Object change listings
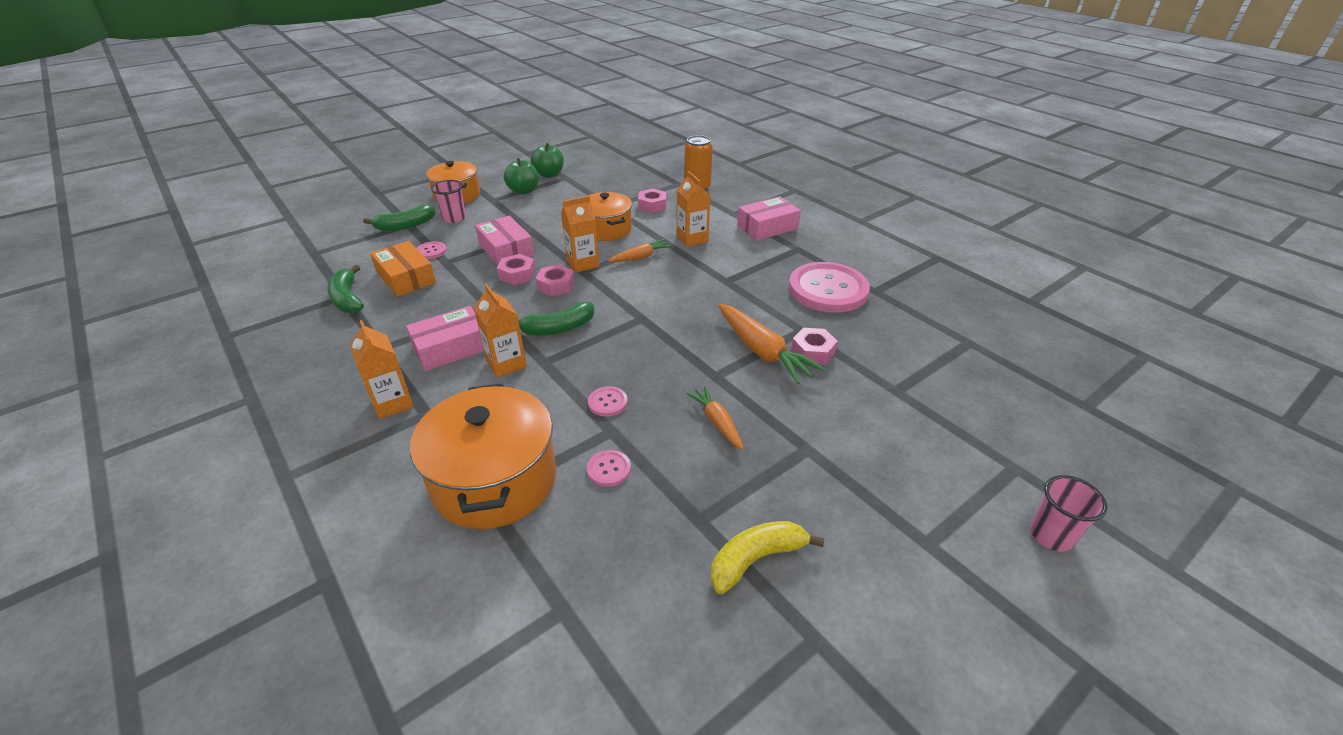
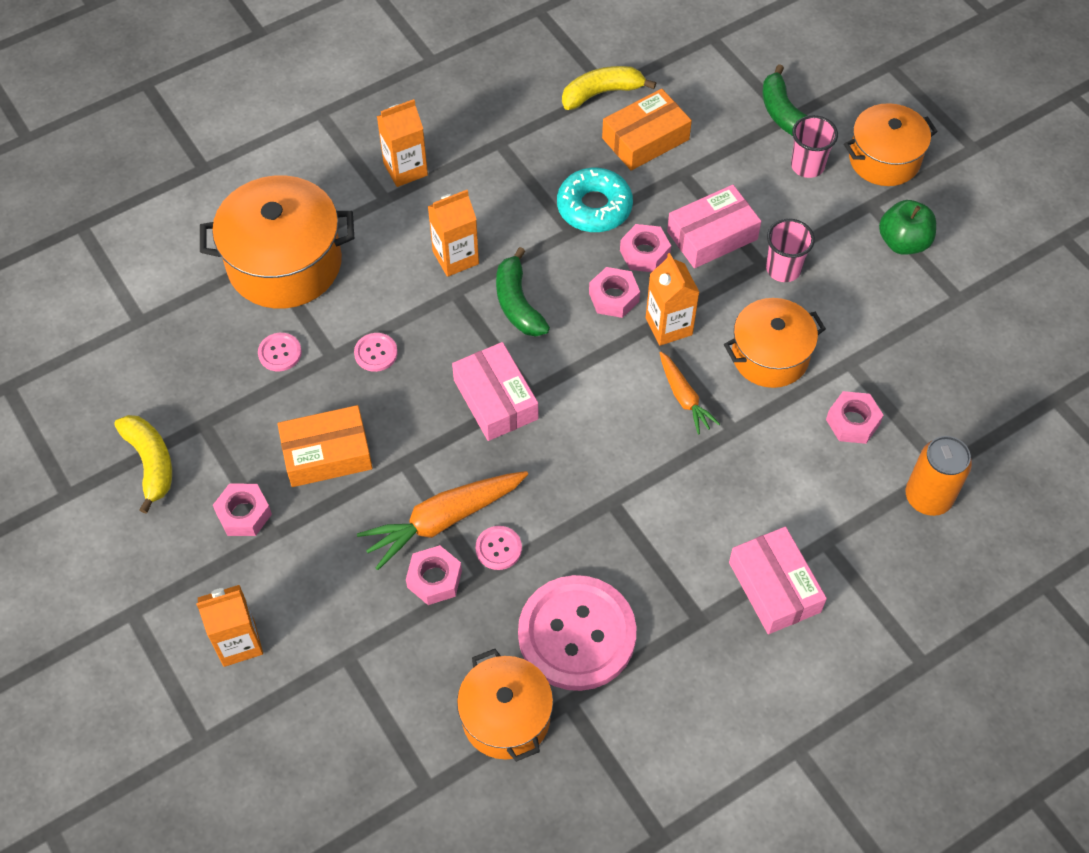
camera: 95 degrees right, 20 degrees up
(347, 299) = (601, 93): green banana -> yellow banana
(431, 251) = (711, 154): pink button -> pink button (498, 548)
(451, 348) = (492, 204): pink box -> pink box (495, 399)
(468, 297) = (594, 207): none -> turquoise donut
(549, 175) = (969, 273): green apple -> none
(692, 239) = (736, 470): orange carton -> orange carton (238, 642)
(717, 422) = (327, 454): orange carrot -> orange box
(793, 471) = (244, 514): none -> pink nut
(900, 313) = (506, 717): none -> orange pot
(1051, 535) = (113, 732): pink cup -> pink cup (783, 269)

● Brief
Retype each entry exactly. No pictures.

● Result of this task
camera: 95 degrees right, 20 degrees up
(347, 299) = (601, 93): green banana -> yellow banana
(431, 251) = (711, 154): pink button -> pink button (498, 548)
(451, 348) = (492, 204): pink box -> pink box (495, 399)
(468, 297) = (594, 207): none -> turquoise donut
(549, 175) = (969, 273): green apple -> none
(692, 239) = (736, 470): orange carton -> orange carton (238, 642)
(717, 422) = (327, 454): orange carrot -> orange box
(793, 471) = (244, 514): none -> pink nut
(900, 313) = (506, 717): none -> orange pot
(1051, 535) = (113, 732): pink cup -> pink cup (783, 269)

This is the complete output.